Every line below must be copied as written, except for pictures.

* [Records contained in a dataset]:
==*==
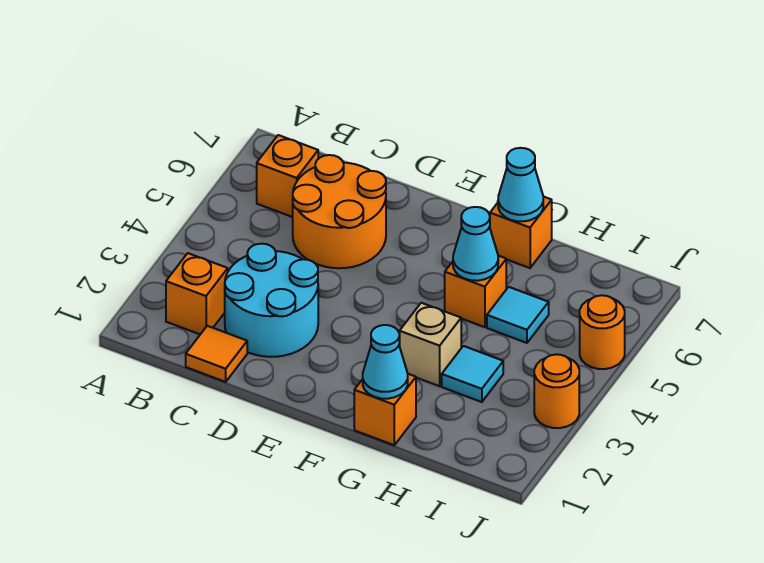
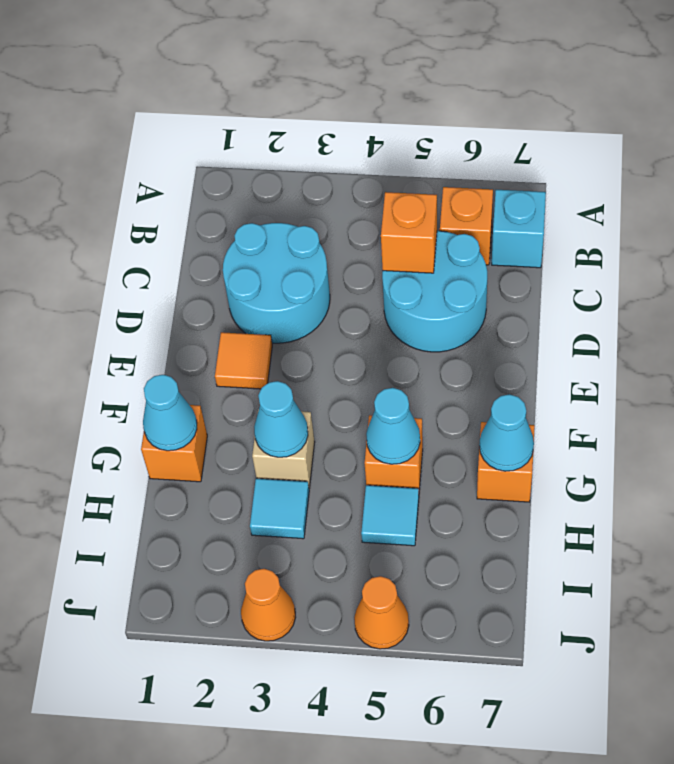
orange brick B2 level 1 -> orange brick C5 level 2
none -> cyan brick B7 level 1
orange tile C1 level 1 -> orange tile E2 level 1
orange round brick C5:D6 level 1 -> cyan round brick C5:D6 level 1
none -> cyan cone G3 level 2
orange round brick J3 level 1 -> orange cone J3 level 1
orange round brick J5 level 1 -> orange cone J5 level 1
==*==
* [Solution to this exercise]:
orange brick B2 level 1 -> orange brick C5 level 2
none -> cyan brick B7 level 1
orange tile C1 level 1 -> orange tile E2 level 1
orange round brick C5:D6 level 1 -> cyan round brick C5:D6 level 1
none -> cyan cone G3 level 2
orange round brick J3 level 1 -> orange cone J3 level 1
orange round brick J5 level 1 -> orange cone J5 level 1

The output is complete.